* start SUPPLIED DATA *

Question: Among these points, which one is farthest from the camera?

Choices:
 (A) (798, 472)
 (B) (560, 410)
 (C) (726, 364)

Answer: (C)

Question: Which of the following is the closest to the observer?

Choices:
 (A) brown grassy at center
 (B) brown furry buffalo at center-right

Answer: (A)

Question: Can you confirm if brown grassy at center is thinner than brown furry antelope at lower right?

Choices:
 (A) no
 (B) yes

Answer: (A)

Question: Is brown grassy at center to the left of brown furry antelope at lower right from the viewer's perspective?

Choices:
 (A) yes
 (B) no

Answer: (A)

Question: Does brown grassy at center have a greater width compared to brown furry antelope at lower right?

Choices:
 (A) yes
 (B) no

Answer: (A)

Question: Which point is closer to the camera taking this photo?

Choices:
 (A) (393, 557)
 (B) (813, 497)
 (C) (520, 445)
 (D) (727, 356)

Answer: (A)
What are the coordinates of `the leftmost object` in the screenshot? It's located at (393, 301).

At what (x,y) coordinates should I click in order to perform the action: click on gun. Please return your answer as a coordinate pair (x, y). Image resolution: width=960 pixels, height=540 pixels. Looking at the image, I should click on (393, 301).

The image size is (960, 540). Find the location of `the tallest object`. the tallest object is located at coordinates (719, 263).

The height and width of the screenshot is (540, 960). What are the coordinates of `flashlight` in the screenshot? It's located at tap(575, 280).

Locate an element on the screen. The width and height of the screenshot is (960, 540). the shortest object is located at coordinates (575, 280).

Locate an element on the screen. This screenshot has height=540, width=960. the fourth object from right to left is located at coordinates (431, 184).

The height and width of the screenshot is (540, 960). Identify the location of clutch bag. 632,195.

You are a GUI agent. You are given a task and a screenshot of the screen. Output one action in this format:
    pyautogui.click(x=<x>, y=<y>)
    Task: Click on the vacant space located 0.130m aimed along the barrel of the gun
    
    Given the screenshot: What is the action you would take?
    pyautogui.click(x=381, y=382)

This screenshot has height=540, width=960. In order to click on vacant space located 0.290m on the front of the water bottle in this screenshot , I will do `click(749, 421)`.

* end SUPPLIED DATA *

PROBLEM
Extract all of the lines above verbatim, from the first through the last, with no changes.

RESULT FOR THIS EXERCISE
Question: Among these points, which one is farthest from the camera?

Choices:
 (A) (798, 472)
 (B) (560, 410)
 (C) (726, 364)

Answer: (C)

Question: Which of the following is the closest to the observer?

Choices:
 (A) brown grassy at center
 (B) brown furry buffalo at center-right

Answer: (A)

Question: Can you confirm if brown grassy at center is thinner than brown furry antelope at lower right?

Choices:
 (A) no
 (B) yes

Answer: (A)

Question: Is brown grassy at center to the left of brown furry antelope at lower right from the viewer's perspective?

Choices:
 (A) yes
 (B) no

Answer: (A)

Question: Does brown grassy at center have a greater width compared to brown furry antelope at lower right?

Choices:
 (A) yes
 (B) no

Answer: (A)

Question: Which point is closer to the camera taking this photo?

Choices:
 (A) (393, 557)
 (B) (813, 497)
 (C) (520, 445)
 (D) (727, 356)

Answer: (A)
What are the coordinates of `the leftmost object` in the screenshot? It's located at (393, 301).

At what (x,y) coordinates should I click in order to perform the action: click on gun. Please return your answer as a coordinate pair (x, y). Image resolution: width=960 pixels, height=540 pixels. Looking at the image, I should click on (393, 301).

The image size is (960, 540). Find the location of `the tallest object`. the tallest object is located at coordinates (719, 263).

The height and width of the screenshot is (540, 960). What are the coordinates of `flashlight` in the screenshot? It's located at tap(575, 280).

Locate an element on the screen. The width and height of the screenshot is (960, 540). the shortest object is located at coordinates (575, 280).

Locate an element on the screen. This screenshot has height=540, width=960. the fourth object from right to left is located at coordinates (431, 184).

The height and width of the screenshot is (540, 960). Identify the location of clutch bag. 632,195.

You are a GUI agent. You are given a task and a screenshot of the screen. Output one action in this format:
    pyautogui.click(x=<x>, y=<y>)
    Task: Click on the vacant space located 0.130m aimed along the barrel of the gun
    
    Given the screenshot: What is the action you would take?
    pyautogui.click(x=381, y=382)

This screenshot has height=540, width=960. In order to click on vacant space located 0.290m on the front of the water bottle in this screenshot , I will do `click(749, 421)`.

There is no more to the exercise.